_Exercise_
Please repeat the listing below exactly, but do not include its pictures.

_Dataset section_
Content starts

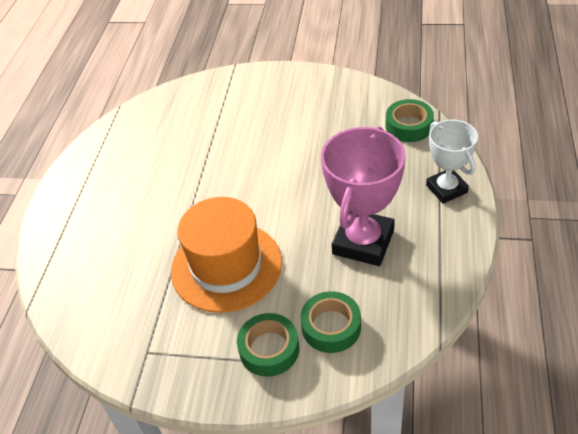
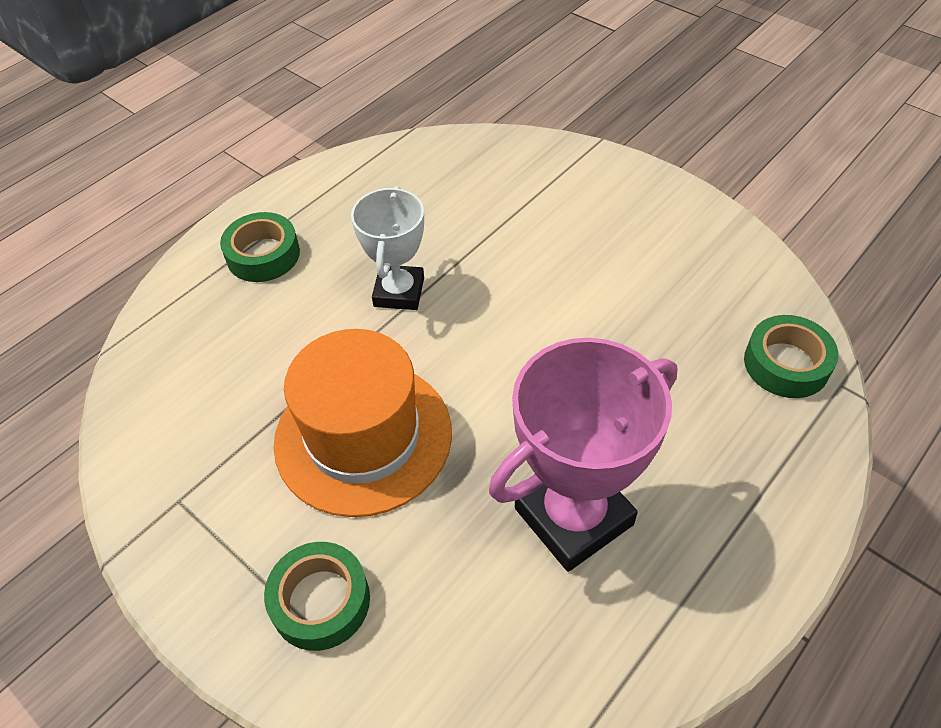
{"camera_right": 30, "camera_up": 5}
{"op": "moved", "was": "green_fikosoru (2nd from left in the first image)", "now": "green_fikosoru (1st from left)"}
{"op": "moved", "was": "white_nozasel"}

Content ends

_Your solution_
{"camera_right": 30, "camera_up": 5}
{"op": "moved", "was": "green_fikosoru (2nd from left in the first image)", "now": "green_fikosoru (1st from left)"}
{"op": "moved", "was": "white_nozasel"}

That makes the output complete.